GOAL OF THE EXERCISE: Can you repeat all of the material below, replacing every "dial" with "face" and changing nothing else?

** BEGIN RECORDS SHOWN **

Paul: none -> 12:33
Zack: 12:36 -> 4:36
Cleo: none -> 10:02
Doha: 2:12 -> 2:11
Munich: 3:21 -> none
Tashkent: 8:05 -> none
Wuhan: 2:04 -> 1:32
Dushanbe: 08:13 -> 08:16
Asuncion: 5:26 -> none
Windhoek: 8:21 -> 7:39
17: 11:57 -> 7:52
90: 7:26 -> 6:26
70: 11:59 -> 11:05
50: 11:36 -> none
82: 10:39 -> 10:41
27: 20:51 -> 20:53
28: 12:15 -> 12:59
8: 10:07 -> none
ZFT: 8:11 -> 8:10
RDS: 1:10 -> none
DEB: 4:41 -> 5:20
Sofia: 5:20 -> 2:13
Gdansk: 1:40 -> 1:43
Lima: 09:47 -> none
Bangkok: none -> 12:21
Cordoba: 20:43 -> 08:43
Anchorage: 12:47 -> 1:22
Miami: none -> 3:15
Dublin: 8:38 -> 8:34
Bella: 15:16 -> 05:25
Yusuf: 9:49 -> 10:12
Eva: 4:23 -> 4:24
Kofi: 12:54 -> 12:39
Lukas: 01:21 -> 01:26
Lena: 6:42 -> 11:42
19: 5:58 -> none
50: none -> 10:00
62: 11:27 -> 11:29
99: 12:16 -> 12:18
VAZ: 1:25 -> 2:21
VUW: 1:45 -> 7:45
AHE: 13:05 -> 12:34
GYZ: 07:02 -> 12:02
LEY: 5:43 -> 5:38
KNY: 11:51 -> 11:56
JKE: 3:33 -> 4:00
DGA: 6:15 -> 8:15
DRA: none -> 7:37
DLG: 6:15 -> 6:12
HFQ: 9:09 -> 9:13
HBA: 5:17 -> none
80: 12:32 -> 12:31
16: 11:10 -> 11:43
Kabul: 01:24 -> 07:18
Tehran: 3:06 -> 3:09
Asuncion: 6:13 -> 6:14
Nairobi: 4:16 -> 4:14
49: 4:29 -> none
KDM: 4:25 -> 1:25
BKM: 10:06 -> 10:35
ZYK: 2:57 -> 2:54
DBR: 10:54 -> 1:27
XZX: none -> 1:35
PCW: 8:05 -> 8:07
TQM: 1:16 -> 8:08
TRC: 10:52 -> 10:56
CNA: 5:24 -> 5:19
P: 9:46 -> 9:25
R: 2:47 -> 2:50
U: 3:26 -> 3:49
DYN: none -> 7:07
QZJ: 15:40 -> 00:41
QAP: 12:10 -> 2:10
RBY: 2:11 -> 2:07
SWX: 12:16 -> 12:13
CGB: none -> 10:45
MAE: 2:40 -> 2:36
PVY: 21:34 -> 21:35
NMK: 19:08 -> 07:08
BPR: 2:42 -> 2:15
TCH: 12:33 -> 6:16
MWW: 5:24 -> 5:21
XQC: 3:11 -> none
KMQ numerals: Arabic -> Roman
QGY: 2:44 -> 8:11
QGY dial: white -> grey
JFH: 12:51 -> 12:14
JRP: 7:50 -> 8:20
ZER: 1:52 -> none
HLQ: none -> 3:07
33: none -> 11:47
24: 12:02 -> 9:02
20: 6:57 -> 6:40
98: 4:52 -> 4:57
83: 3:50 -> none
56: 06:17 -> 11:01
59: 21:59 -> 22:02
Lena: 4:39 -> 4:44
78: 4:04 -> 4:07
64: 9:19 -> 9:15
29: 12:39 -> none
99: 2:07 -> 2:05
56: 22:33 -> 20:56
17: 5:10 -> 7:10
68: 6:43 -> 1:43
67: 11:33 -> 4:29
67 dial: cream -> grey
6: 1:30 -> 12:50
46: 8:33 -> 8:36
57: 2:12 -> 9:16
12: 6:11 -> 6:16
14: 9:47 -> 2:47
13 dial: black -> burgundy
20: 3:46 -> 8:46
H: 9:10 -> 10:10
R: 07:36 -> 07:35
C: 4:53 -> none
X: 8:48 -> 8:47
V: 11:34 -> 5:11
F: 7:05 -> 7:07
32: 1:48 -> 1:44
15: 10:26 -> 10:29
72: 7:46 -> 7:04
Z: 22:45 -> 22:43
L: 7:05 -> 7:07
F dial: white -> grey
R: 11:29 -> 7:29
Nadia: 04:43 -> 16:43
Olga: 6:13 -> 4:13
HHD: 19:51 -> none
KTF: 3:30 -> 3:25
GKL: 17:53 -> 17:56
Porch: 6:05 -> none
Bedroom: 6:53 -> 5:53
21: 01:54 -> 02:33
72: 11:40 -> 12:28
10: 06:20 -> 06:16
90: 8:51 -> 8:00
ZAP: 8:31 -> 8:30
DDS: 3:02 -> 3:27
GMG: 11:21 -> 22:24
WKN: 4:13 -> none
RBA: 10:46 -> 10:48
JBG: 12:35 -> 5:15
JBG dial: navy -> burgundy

** END RECORDS SHOWN **

WRITTEN SOLUTION:
Paul: none -> 12:33
Zack: 12:36 -> 4:36
Cleo: none -> 10:02
Doha: 2:12 -> 2:11
Munich: 3:21 -> none
Tashkent: 8:05 -> none
Wuhan: 2:04 -> 1:32
Dushanbe: 08:13 -> 08:16
Asuncion: 5:26 -> none
Windhoek: 8:21 -> 7:39
17: 11:57 -> 7:52
90: 7:26 -> 6:26
70: 11:59 -> 11:05
50: 11:36 -> none
82: 10:39 -> 10:41
27: 20:51 -> 20:53
28: 12:15 -> 12:59
8: 10:07 -> none
ZFT: 8:11 -> 8:10
RDS: 1:10 -> none
DEB: 4:41 -> 5:20
Sofia: 5:20 -> 2:13
Gdansk: 1:40 -> 1:43
Lima: 09:47 -> none
Bangkok: none -> 12:21
Cordoba: 20:43 -> 08:43
Anchorage: 12:47 -> 1:22
Miami: none -> 3:15
Dublin: 8:38 -> 8:34
Bella: 15:16 -> 05:25
Yusuf: 9:49 -> 10:12
Eva: 4:23 -> 4:24
Kofi: 12:54 -> 12:39
Lukas: 01:21 -> 01:26
Lena: 6:42 -> 11:42
19: 5:58 -> none
50: none -> 10:00
62: 11:27 -> 11:29
99: 12:16 -> 12:18
VAZ: 1:25 -> 2:21
VUW: 1:45 -> 7:45
AHE: 13:05 -> 12:34
GYZ: 07:02 -> 12:02
LEY: 5:43 -> 5:38
KNY: 11:51 -> 11:56
JKE: 3:33 -> 4:00
DGA: 6:15 -> 8:15
DRA: none -> 7:37
DLG: 6:15 -> 6:12
HFQ: 9:09 -> 9:13
HBA: 5:17 -> none
80: 12:32 -> 12:31
16: 11:10 -> 11:43
Kabul: 01:24 -> 07:18
Tehran: 3:06 -> 3:09
Asuncion: 6:13 -> 6:14
Nairobi: 4:16 -> 4:14
49: 4:29 -> none
KDM: 4:25 -> 1:25
BKM: 10:06 -> 10:35
ZYK: 2:57 -> 2:54
DBR: 10:54 -> 1:27
XZX: none -> 1:35
PCW: 8:05 -> 8:07
TQM: 1:16 -> 8:08
TRC: 10:52 -> 10:56
CNA: 5:24 -> 5:19
P: 9:46 -> 9:25
R: 2:47 -> 2:50
U: 3:26 -> 3:49
DYN: none -> 7:07
QZJ: 15:40 -> 00:41
QAP: 12:10 -> 2:10
RBY: 2:11 -> 2:07
SWX: 12:16 -> 12:13
CGB: none -> 10:45
MAE: 2:40 -> 2:36
PVY: 21:34 -> 21:35
NMK: 19:08 -> 07:08
BPR: 2:42 -> 2:15
TCH: 12:33 -> 6:16
MWW: 5:24 -> 5:21
XQC: 3:11 -> none
KMQ numerals: Arabic -> Roman
QGY: 2:44 -> 8:11
QGY face: white -> grey
JFH: 12:51 -> 12:14
JRP: 7:50 -> 8:20
ZER: 1:52 -> none
HLQ: none -> 3:07
33: none -> 11:47
24: 12:02 -> 9:02
20: 6:57 -> 6:40
98: 4:52 -> 4:57
83: 3:50 -> none
56: 06:17 -> 11:01
59: 21:59 -> 22:02
Lena: 4:39 -> 4:44
78: 4:04 -> 4:07
64: 9:19 -> 9:15
29: 12:39 -> none
99: 2:07 -> 2:05
56: 22:33 -> 20:56
17: 5:10 -> 7:10
68: 6:43 -> 1:43
67: 11:33 -> 4:29
67 face: cream -> grey
6: 1:30 -> 12:50
46: 8:33 -> 8:36
57: 2:12 -> 9:16
12: 6:11 -> 6:16
14: 9:47 -> 2:47
13 face: black -> burgundy
20: 3:46 -> 8:46
H: 9:10 -> 10:10
R: 07:36 -> 07:35
C: 4:53 -> none
X: 8:48 -> 8:47
V: 11:34 -> 5:11
F: 7:05 -> 7:07
32: 1:48 -> 1:44
15: 10:26 -> 10:29
72: 7:46 -> 7:04
Z: 22:45 -> 22:43
L: 7:05 -> 7:07
F face: white -> grey
R: 11:29 -> 7:29
Nadia: 04:43 -> 16:43
Olga: 6:13 -> 4:13
HHD: 19:51 -> none
KTF: 3:30 -> 3:25
GKL: 17:53 -> 17:56
Porch: 6:05 -> none
Bedroom: 6:53 -> 5:53
21: 01:54 -> 02:33
72: 11:40 -> 12:28
10: 06:20 -> 06:16
90: 8:51 -> 8:00
ZAP: 8:31 -> 8:30
DDS: 3:02 -> 3:27
GMG: 11:21 -> 22:24
WKN: 4:13 -> none
RBA: 10:46 -> 10:48
JBG: 12:35 -> 5:15
JBG face: navy -> burgundy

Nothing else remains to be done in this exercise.